▶ [Your objective]: The data below holds the lines to copy: everything from the line containing "C1: 100nF (3V3, COM) -> 10nF (3V3, COM)" to the line containing "L2: 68mH (LX, VEXT) -> 100mH (LX, VEXT)", both ends included, set down exactly.

▶ [Supplied data]:
+===+

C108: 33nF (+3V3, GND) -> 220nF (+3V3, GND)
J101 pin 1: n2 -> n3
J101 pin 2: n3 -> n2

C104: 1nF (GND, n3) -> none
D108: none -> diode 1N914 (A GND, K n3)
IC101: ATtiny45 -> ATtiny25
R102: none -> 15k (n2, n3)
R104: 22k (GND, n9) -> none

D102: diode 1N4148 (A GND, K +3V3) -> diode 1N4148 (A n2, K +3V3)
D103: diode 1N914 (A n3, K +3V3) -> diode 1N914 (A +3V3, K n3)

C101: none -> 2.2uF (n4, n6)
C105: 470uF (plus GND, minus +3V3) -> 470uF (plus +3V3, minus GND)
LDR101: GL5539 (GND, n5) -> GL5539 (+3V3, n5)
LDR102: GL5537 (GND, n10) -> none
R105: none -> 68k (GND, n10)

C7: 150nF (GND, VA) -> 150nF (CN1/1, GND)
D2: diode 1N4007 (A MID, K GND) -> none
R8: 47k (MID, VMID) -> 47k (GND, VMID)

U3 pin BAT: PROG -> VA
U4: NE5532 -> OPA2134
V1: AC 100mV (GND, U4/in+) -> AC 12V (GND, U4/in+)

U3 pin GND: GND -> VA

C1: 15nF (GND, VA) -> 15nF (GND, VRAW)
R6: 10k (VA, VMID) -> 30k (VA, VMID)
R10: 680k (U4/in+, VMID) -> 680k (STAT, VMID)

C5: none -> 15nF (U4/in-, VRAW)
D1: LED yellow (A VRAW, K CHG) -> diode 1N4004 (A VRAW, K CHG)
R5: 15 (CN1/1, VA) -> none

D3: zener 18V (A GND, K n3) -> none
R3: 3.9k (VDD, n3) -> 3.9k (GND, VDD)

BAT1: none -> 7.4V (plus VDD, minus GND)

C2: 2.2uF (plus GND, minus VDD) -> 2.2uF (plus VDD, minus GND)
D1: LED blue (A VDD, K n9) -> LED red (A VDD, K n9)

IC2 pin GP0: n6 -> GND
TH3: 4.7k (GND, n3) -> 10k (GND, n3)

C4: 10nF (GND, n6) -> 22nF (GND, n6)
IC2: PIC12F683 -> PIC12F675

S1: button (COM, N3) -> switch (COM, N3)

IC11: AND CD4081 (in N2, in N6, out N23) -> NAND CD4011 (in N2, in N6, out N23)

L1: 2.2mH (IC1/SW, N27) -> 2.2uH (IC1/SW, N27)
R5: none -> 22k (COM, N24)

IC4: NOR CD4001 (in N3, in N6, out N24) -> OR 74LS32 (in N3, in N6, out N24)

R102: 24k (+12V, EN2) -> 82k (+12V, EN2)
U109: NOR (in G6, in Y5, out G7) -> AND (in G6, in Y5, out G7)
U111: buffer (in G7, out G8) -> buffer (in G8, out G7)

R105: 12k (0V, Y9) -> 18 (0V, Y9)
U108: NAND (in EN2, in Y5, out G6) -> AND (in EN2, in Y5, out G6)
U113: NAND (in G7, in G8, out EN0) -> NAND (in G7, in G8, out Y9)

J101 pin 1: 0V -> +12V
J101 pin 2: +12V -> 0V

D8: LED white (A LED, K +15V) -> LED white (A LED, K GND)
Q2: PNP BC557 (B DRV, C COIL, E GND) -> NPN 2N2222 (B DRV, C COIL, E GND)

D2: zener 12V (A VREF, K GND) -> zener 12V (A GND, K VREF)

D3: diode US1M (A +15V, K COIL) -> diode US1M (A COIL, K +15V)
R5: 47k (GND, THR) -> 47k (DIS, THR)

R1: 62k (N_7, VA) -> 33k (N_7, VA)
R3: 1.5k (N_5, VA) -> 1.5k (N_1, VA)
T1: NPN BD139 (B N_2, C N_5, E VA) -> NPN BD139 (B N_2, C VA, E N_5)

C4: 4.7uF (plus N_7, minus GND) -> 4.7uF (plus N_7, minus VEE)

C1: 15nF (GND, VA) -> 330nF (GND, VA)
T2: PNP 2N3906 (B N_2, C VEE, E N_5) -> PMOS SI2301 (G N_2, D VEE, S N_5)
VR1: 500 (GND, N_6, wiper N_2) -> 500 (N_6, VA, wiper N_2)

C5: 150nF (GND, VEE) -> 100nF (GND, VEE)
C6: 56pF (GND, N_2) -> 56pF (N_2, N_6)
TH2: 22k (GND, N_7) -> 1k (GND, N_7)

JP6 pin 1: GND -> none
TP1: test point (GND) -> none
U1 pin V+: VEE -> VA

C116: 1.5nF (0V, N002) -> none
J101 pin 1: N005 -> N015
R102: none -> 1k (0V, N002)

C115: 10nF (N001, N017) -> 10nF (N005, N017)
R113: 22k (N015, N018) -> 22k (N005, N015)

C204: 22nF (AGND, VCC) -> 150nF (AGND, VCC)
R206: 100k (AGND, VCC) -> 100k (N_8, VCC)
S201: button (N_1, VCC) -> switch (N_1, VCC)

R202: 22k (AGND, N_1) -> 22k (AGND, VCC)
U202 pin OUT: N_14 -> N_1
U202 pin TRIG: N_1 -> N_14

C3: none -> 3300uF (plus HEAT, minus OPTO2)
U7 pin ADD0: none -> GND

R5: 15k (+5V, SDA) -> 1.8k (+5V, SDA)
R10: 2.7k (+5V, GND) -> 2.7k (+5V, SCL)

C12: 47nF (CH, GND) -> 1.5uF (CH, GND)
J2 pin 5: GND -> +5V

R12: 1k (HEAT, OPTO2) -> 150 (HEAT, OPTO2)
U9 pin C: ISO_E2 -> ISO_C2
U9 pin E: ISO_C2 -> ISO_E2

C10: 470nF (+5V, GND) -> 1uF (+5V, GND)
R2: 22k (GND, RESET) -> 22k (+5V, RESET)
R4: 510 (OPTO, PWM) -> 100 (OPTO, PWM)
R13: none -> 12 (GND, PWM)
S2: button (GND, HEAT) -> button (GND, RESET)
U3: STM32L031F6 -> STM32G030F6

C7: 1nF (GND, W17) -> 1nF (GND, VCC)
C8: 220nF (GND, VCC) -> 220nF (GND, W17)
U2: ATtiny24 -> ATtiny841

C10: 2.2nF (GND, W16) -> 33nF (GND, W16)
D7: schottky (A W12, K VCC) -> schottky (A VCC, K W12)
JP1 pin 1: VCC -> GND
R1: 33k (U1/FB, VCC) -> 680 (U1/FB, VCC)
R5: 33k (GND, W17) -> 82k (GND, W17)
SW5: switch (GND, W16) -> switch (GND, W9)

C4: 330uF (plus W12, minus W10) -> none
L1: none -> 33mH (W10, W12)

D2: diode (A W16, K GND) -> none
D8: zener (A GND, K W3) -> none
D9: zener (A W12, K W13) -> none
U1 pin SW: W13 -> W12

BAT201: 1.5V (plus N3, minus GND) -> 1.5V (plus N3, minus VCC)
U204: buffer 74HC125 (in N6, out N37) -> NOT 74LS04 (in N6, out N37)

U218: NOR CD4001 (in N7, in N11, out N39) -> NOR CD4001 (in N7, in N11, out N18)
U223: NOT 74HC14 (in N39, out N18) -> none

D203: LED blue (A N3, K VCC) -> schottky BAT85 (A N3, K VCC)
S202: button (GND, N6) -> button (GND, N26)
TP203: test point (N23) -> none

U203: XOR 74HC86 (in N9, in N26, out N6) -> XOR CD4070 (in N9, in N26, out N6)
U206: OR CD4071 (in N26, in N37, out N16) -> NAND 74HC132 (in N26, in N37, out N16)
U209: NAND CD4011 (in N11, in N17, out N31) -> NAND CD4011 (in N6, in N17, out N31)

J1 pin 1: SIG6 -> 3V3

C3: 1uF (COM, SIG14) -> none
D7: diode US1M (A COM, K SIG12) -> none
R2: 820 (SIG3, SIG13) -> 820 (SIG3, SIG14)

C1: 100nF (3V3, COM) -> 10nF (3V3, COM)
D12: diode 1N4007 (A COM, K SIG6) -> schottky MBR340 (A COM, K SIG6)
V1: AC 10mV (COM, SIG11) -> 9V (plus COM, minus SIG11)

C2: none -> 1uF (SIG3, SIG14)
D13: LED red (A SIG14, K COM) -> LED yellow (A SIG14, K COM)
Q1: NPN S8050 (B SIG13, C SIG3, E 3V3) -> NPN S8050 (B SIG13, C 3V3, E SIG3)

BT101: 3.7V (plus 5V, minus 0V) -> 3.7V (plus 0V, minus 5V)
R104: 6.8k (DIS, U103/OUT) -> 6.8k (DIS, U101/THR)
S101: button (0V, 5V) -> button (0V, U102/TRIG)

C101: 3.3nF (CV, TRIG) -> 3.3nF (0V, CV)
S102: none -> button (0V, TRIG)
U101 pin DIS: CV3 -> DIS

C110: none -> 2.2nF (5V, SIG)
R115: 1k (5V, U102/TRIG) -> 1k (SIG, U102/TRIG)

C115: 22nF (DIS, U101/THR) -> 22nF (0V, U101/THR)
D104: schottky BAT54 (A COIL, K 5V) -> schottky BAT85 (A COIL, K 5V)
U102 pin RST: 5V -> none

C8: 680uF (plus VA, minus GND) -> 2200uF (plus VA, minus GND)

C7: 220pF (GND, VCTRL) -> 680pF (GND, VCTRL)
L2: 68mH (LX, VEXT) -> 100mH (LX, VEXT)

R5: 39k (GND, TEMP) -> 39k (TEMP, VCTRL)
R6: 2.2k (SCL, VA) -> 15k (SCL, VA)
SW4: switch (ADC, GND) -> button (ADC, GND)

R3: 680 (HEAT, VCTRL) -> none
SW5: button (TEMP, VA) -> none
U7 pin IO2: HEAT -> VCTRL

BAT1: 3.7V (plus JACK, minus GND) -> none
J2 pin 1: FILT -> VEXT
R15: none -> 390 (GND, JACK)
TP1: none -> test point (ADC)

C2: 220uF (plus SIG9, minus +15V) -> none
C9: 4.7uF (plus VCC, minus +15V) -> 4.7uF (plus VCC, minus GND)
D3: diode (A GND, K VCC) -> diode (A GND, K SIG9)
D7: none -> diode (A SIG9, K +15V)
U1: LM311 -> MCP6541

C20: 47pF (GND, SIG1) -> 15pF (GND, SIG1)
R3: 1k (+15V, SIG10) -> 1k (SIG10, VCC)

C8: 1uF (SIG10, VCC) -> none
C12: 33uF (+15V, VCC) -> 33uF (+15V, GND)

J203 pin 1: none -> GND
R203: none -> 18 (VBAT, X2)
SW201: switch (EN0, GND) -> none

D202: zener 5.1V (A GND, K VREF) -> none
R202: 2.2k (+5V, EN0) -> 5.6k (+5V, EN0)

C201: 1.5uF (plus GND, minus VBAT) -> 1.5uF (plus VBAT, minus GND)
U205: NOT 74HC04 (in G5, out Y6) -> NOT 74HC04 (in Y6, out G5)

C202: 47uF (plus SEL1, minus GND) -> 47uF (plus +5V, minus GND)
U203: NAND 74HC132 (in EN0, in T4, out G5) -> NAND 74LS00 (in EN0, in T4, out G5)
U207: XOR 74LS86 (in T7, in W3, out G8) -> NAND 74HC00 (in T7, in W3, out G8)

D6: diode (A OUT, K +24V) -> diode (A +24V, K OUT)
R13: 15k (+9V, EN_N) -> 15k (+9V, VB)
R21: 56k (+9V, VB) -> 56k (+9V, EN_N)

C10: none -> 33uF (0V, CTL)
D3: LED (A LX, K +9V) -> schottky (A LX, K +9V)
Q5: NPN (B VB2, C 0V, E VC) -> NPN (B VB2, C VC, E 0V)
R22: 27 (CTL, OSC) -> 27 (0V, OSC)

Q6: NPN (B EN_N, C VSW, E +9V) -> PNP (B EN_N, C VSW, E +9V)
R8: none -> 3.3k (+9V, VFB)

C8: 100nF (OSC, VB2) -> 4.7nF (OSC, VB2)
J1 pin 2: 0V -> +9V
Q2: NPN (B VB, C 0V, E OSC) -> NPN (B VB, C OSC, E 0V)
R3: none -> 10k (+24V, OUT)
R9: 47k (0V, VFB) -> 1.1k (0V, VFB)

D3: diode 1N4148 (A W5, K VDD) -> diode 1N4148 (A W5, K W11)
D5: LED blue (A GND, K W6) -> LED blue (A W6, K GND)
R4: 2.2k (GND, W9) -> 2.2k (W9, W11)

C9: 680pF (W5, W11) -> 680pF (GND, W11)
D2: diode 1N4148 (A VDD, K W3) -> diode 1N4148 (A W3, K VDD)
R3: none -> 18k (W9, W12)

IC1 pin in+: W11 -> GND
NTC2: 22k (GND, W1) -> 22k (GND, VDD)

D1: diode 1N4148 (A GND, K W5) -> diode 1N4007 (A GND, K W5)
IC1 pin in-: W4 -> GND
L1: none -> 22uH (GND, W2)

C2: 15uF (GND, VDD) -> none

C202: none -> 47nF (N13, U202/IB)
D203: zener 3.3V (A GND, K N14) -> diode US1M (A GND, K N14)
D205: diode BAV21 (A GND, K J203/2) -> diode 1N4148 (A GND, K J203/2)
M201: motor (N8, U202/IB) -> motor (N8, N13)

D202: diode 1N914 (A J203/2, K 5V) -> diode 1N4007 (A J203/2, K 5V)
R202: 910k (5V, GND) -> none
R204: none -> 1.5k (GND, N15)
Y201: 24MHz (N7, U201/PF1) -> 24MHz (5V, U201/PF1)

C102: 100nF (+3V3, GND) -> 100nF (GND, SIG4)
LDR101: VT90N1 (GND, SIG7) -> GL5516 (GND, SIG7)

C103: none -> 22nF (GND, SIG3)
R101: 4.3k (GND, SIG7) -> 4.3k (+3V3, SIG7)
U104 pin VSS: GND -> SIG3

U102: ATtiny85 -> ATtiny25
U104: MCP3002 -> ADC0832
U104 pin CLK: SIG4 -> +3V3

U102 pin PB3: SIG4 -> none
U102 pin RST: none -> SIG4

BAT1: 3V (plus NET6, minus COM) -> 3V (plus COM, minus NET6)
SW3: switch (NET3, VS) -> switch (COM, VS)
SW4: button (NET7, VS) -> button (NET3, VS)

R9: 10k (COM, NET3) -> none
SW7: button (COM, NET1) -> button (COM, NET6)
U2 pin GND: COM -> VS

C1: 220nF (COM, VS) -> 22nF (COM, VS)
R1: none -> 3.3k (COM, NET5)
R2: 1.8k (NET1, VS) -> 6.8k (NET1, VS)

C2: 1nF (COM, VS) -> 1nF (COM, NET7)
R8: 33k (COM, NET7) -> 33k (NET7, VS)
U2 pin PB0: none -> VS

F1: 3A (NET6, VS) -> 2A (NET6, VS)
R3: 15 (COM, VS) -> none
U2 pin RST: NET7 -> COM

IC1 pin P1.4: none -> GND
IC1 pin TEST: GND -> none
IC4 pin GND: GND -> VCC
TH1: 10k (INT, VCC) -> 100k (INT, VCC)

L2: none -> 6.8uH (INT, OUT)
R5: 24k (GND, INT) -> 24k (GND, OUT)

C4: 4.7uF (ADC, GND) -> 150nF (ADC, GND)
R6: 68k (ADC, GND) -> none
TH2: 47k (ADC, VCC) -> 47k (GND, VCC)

+===+

▶ [Result for this exercise]:
C1: 100nF (3V3, COM) -> 10nF (3V3, COM)
D12: diode 1N4007 (A COM, K SIG6) -> schottky MBR340 (A COM, K SIG6)
V1: AC 10mV (COM, SIG11) -> 9V (plus COM, minus SIG11)

C2: none -> 1uF (SIG3, SIG14)
D13: LED red (A SIG14, K COM) -> LED yellow (A SIG14, K COM)
Q1: NPN S8050 (B SIG13, C SIG3, E 3V3) -> NPN S8050 (B SIG13, C 3V3, E SIG3)

BT101: 3.7V (plus 5V, minus 0V) -> 3.7V (plus 0V, minus 5V)
R104: 6.8k (DIS, U103/OUT) -> 6.8k (DIS, U101/THR)
S101: button (0V, 5V) -> button (0V, U102/TRIG)

C101: 3.3nF (CV, TRIG) -> 3.3nF (0V, CV)
S102: none -> button (0V, TRIG)
U101 pin DIS: CV3 -> DIS

C110: none -> 2.2nF (5V, SIG)
R115: 1k (5V, U102/TRIG) -> 1k (SIG, U102/TRIG)

C115: 22nF (DIS, U101/THR) -> 22nF (0V, U101/THR)
D104: schottky BAT54 (A COIL, K 5V) -> schottky BAT85 (A COIL, K 5V)
U102 pin RST: 5V -> none

C8: 680uF (plus VA, minus GND) -> 2200uF (plus VA, minus GND)

C7: 220pF (GND, VCTRL) -> 680pF (GND, VCTRL)
L2: 68mH (LX, VEXT) -> 100mH (LX, VEXT)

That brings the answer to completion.